Edit tracking data
BEGIN
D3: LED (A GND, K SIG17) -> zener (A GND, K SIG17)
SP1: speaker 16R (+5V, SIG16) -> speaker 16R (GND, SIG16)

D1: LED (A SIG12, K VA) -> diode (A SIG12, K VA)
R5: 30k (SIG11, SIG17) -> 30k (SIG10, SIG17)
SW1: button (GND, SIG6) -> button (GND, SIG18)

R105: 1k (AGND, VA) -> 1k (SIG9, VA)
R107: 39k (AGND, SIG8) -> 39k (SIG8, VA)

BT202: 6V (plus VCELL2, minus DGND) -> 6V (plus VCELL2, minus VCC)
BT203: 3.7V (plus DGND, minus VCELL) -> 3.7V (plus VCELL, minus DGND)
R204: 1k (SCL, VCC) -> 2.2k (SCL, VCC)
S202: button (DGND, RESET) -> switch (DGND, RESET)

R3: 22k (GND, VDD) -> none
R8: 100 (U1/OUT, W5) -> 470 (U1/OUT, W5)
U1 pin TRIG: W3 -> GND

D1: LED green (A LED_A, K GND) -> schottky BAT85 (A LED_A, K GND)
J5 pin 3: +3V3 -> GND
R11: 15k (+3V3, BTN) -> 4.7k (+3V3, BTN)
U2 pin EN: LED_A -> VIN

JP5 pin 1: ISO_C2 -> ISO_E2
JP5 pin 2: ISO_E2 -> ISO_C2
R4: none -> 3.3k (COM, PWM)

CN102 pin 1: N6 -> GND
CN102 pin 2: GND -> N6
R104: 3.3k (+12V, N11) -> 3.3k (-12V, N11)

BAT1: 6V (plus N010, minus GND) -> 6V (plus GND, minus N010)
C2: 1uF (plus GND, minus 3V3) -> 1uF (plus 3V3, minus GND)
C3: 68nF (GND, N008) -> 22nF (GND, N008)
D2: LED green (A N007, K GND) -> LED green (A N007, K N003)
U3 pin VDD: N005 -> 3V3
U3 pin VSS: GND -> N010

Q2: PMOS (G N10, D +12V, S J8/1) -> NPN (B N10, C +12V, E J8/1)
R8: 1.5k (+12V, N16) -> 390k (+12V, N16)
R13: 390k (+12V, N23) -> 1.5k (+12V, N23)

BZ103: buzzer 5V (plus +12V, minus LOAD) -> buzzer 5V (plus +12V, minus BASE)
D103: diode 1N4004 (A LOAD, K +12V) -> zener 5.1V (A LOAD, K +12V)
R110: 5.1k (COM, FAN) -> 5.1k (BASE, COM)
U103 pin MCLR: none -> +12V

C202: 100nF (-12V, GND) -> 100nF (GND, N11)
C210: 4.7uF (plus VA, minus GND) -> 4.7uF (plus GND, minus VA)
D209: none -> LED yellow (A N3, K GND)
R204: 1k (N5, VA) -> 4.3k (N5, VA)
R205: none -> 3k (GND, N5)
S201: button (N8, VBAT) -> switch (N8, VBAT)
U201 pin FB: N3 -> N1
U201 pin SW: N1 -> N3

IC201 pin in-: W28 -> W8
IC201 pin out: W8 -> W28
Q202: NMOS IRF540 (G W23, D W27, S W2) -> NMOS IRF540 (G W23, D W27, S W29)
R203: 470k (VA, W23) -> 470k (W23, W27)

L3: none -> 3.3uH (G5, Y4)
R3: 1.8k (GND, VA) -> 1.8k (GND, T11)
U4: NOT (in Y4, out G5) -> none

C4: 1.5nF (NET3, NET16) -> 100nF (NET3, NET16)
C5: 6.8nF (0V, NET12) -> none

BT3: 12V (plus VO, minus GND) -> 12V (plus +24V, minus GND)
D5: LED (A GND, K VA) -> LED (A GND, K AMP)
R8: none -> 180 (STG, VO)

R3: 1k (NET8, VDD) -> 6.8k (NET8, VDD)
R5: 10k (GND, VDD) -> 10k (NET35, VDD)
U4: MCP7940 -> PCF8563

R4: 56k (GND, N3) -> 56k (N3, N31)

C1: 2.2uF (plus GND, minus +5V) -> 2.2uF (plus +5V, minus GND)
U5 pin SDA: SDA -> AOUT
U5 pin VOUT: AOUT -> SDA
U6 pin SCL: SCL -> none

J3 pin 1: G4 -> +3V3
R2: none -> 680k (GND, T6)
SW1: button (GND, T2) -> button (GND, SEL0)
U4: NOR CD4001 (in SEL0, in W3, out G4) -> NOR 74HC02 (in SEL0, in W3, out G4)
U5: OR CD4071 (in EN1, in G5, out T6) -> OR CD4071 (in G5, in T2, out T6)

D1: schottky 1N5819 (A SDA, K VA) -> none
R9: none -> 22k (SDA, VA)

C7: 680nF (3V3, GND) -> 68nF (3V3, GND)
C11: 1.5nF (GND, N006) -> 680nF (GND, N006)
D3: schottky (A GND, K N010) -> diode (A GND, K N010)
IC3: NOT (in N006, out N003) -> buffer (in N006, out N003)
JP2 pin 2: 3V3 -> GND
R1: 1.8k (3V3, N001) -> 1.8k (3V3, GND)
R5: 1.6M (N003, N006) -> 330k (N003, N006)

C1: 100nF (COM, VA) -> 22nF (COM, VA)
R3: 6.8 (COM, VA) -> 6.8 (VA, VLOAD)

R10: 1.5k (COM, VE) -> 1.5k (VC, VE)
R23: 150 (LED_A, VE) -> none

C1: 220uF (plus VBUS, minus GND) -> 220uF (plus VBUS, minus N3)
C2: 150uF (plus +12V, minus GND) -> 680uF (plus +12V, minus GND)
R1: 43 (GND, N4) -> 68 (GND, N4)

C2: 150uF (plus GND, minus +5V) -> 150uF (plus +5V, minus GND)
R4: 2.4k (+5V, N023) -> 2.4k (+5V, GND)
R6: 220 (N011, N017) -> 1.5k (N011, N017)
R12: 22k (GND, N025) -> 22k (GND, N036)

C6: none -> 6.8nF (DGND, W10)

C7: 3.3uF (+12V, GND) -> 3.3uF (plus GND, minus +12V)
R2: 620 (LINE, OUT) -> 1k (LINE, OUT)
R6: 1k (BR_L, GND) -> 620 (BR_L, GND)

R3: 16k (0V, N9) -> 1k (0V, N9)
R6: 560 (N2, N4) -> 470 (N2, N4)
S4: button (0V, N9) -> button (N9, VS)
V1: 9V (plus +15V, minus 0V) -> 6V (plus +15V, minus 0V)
END
TASK DETAILS: Each entry must be reproduced verbatim.

EXPECTED ANSWER:
D3: LED (A GND, K SIG17) -> zener (A GND, K SIG17)
SP1: speaker 16R (+5V, SIG16) -> speaker 16R (GND, SIG16)

D1: LED (A SIG12, K VA) -> diode (A SIG12, K VA)
R5: 30k (SIG11, SIG17) -> 30k (SIG10, SIG17)
SW1: button (GND, SIG6) -> button (GND, SIG18)

R105: 1k (AGND, VA) -> 1k (SIG9, VA)
R107: 39k (AGND, SIG8) -> 39k (SIG8, VA)

BT202: 6V (plus VCELL2, minus DGND) -> 6V (plus VCELL2, minus VCC)
BT203: 3.7V (plus DGND, minus VCELL) -> 3.7V (plus VCELL, minus DGND)
R204: 1k (SCL, VCC) -> 2.2k (SCL, VCC)
S202: button (DGND, RESET) -> switch (DGND, RESET)

R3: 22k (GND, VDD) -> none
R8: 100 (U1/OUT, W5) -> 470 (U1/OUT, W5)
U1 pin TRIG: W3 -> GND

D1: LED green (A LED_A, K GND) -> schottky BAT85 (A LED_A, K GND)
J5 pin 3: +3V3 -> GND
R11: 15k (+3V3, BTN) -> 4.7k (+3V3, BTN)
U2 pin EN: LED_A -> VIN

JP5 pin 1: ISO_C2 -> ISO_E2
JP5 pin 2: ISO_E2 -> ISO_C2
R4: none -> 3.3k (COM, PWM)

CN102 pin 1: N6 -> GND
CN102 pin 2: GND -> N6
R104: 3.3k (+12V, N11) -> 3.3k (-12V, N11)

BAT1: 6V (plus N010, minus GND) -> 6V (plus GND, minus N010)
C2: 1uF (plus GND, minus 3V3) -> 1uF (plus 3V3, minus GND)
C3: 68nF (GND, N008) -> 22nF (GND, N008)
D2: LED green (A N007, K GND) -> LED green (A N007, K N003)
U3 pin VDD: N005 -> 3V3
U3 pin VSS: GND -> N010

Q2: PMOS (G N10, D +12V, S J8/1) -> NPN (B N10, C +12V, E J8/1)
R8: 1.5k (+12V, N16) -> 390k (+12V, N16)
R13: 390k (+12V, N23) -> 1.5k (+12V, N23)

BZ103: buzzer 5V (plus +12V, minus LOAD) -> buzzer 5V (plus +12V, minus BASE)
D103: diode 1N4004 (A LOAD, K +12V) -> zener 5.1V (A LOAD, K +12V)
R110: 5.1k (COM, FAN) -> 5.1k (BASE, COM)
U103 pin MCLR: none -> +12V

C202: 100nF (-12V, GND) -> 100nF (GND, N11)
C210: 4.7uF (plus VA, minus GND) -> 4.7uF (plus GND, minus VA)
D209: none -> LED yellow (A N3, K GND)
R204: 1k (N5, VA) -> 4.3k (N5, VA)
R205: none -> 3k (GND, N5)
S201: button (N8, VBAT) -> switch (N8, VBAT)
U201 pin FB: N3 -> N1
U201 pin SW: N1 -> N3

IC201 pin in-: W28 -> W8
IC201 pin out: W8 -> W28
Q202: NMOS IRF540 (G W23, D W27, S W2) -> NMOS IRF540 (G W23, D W27, S W29)
R203: 470k (VA, W23) -> 470k (W23, W27)

L3: none -> 3.3uH (G5, Y4)
R3: 1.8k (GND, VA) -> 1.8k (GND, T11)
U4: NOT (in Y4, out G5) -> none

C4: 1.5nF (NET3, NET16) -> 100nF (NET3, NET16)
C5: 6.8nF (0V, NET12) -> none

BT3: 12V (plus VO, minus GND) -> 12V (plus +24V, minus GND)
D5: LED (A GND, K VA) -> LED (A GND, K AMP)
R8: none -> 180 (STG, VO)

R3: 1k (NET8, VDD) -> 6.8k (NET8, VDD)
R5: 10k (GND, VDD) -> 10k (NET35, VDD)
U4: MCP7940 -> PCF8563

R4: 56k (GND, N3) -> 56k (N3, N31)

C1: 2.2uF (plus GND, minus +5V) -> 2.2uF (plus +5V, minus GND)
U5 pin SDA: SDA -> AOUT
U5 pin VOUT: AOUT -> SDA
U6 pin SCL: SCL -> none

J3 pin 1: G4 -> +3V3
R2: none -> 680k (GND, T6)
SW1: button (GND, T2) -> button (GND, SEL0)
U4: NOR CD4001 (in SEL0, in W3, out G4) -> NOR 74HC02 (in SEL0, in W3, out G4)
U5: OR CD4071 (in EN1, in G5, out T6) -> OR CD4071 (in G5, in T2, out T6)

D1: schottky 1N5819 (A SDA, K VA) -> none
R9: none -> 22k (SDA, VA)

C7: 680nF (3V3, GND) -> 68nF (3V3, GND)
C11: 1.5nF (GND, N006) -> 680nF (GND, N006)
D3: schottky (A GND, K N010) -> diode (A GND, K N010)
IC3: NOT (in N006, out N003) -> buffer (in N006, out N003)
JP2 pin 2: 3V3 -> GND
R1: 1.8k (3V3, N001) -> 1.8k (3V3, GND)
R5: 1.6M (N003, N006) -> 330k (N003, N006)

C1: 100nF (COM, VA) -> 22nF (COM, VA)
R3: 6.8 (COM, VA) -> 6.8 (VA, VLOAD)

R10: 1.5k (COM, VE) -> 1.5k (VC, VE)
R23: 150 (LED_A, VE) -> none

C1: 220uF (plus VBUS, minus GND) -> 220uF (plus VBUS, minus N3)
C2: 150uF (plus +12V, minus GND) -> 680uF (plus +12V, minus GND)
R1: 43 (GND, N4) -> 68 (GND, N4)

C2: 150uF (plus GND, minus +5V) -> 150uF (plus +5V, minus GND)
R4: 2.4k (+5V, N023) -> 2.4k (+5V, GND)
R6: 220 (N011, N017) -> 1.5k (N011, N017)
R12: 22k (GND, N025) -> 22k (GND, N036)

C6: none -> 6.8nF (DGND, W10)

C7: 3.3uF (+12V, GND) -> 3.3uF (plus GND, minus +12V)
R2: 620 (LINE, OUT) -> 1k (LINE, OUT)
R6: 1k (BR_L, GND) -> 620 (BR_L, GND)

R3: 16k (0V, N9) -> 1k (0V, N9)
R6: 560 (N2, N4) -> 470 (N2, N4)
S4: button (0V, N9) -> button (N9, VS)
V1: 9V (plus +15V, minus 0V) -> 6V (plus +15V, minus 0V)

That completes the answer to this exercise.